*** Opening Dataset records ***
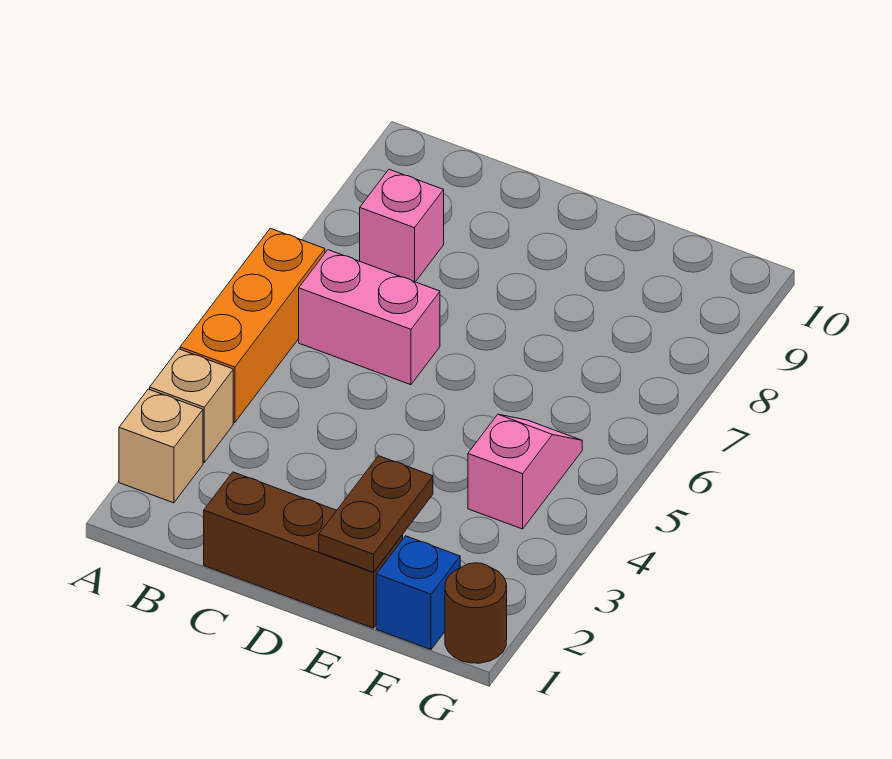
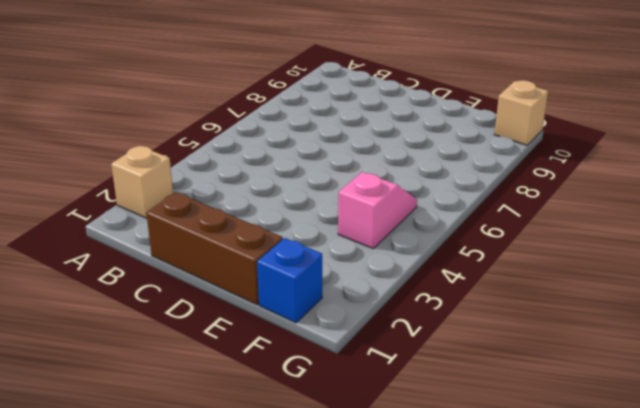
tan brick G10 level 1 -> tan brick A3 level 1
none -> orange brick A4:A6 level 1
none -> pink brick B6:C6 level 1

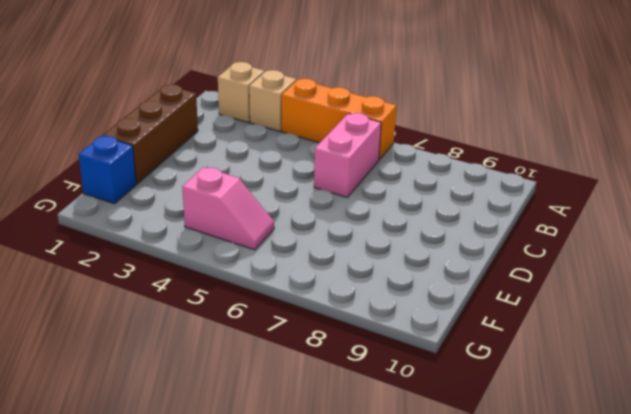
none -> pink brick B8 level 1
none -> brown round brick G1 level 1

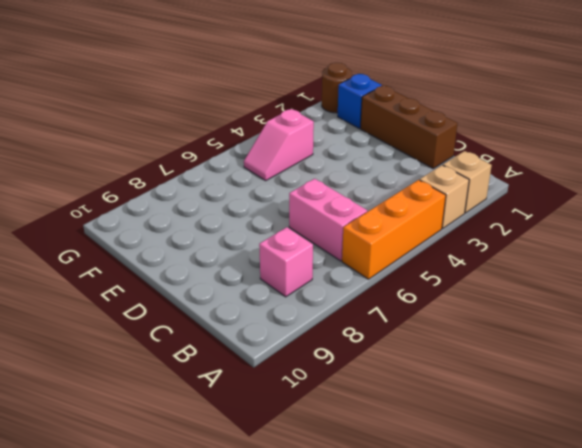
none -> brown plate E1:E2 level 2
*** Closing Dataset records ***
__What the task requires__:
Gather each line of the records holding the string "brick".

__Exercise response__:
tan brick G10 level 1 -> tan brick A3 level 1
none -> orange brick A4:A6 level 1
none -> pink brick B6:C6 level 1
none -> pink brick B8 level 1
none -> brown round brick G1 level 1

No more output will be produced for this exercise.